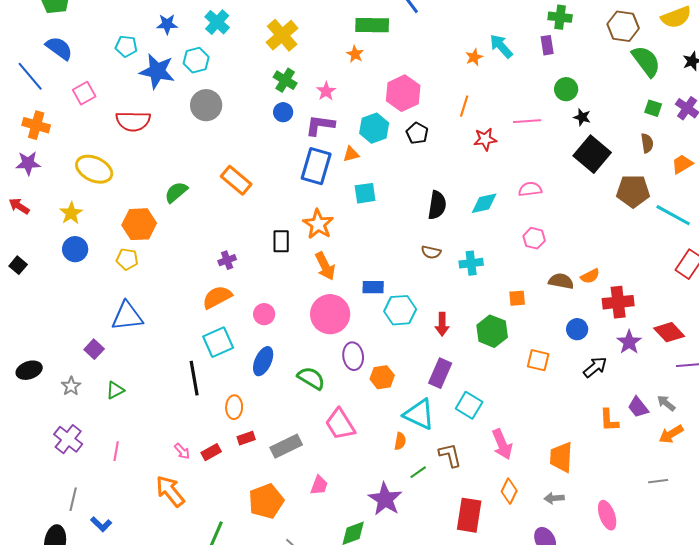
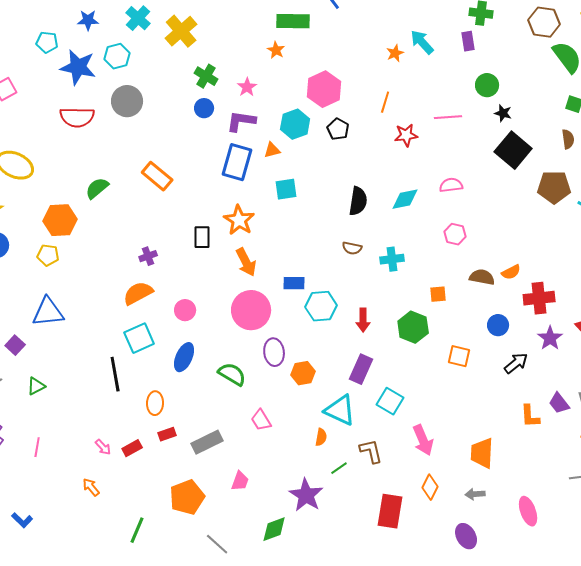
yellow cross: (282, 35) -> (181, 31), moved
red semicircle: (133, 121) -> (77, 117), moved
pink trapezoid: (340, 424) -> (261, 420), size x0.7
orange arrow: (170, 491) -> (91, 487), size x0.6

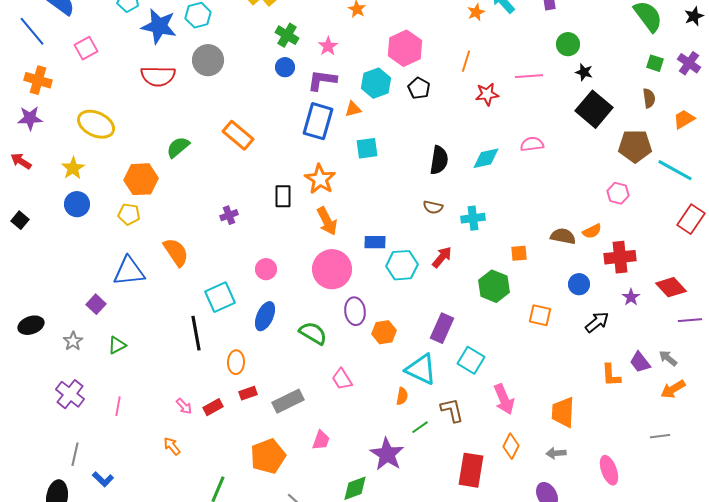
pink hexagon: (455, 234) -> (618, 193), moved
orange semicircle: (138, 293) -> (176, 252), moved, turned 84
red arrow: (363, 320) -> (442, 257), moved, turned -140
purple star: (550, 338) -> (631, 297), size x0.7

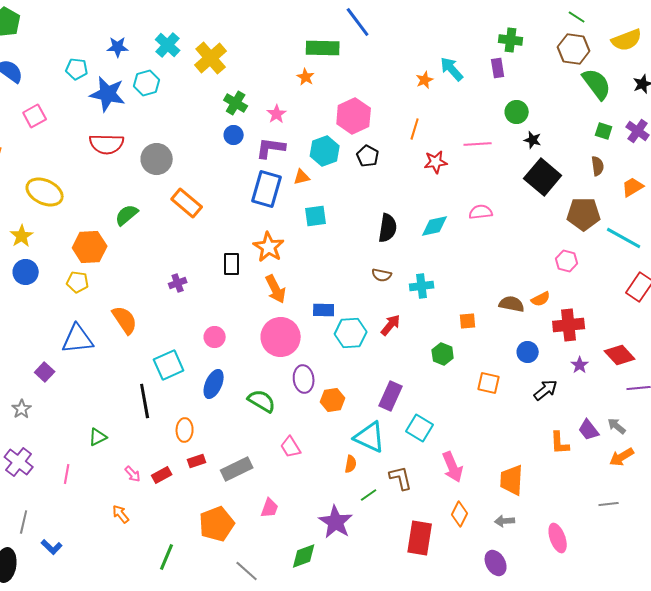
gray circle: (208, 60) -> (157, 159), moved
green hexagon: (494, 286) -> (443, 354), size x0.7
green triangle: (117, 345) -> (98, 437), moved

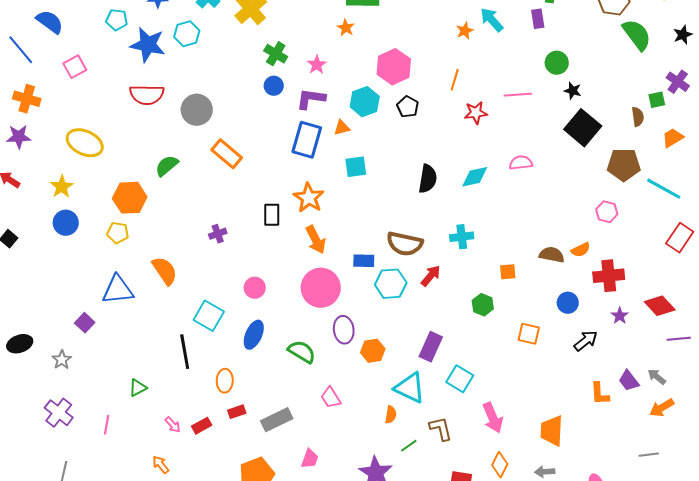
green square: (604, 131) -> (657, 100), moved, turned -30
brown semicircle: (382, 275) -> (405, 244), moved, size x1.8
cyan square: (169, 365) -> (209, 316), turned -36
·····
Give back exactly the lines above that run from the one with "red arrow: (363, 320)" to the one with "brown semicircle: (382, 275)", including both, with the pictures left out.

Written response:
red arrow: (363, 320) -> (442, 257), moved, turned -140
purple star: (550, 338) -> (631, 297), size x0.7

gray circle: (208, 60) -> (157, 159), moved
green hexagon: (494, 286) -> (443, 354), size x0.7
green triangle: (117, 345) -> (98, 437), moved

green square: (604, 131) -> (657, 100), moved, turned -30
brown semicircle: (382, 275) -> (405, 244), moved, size x1.8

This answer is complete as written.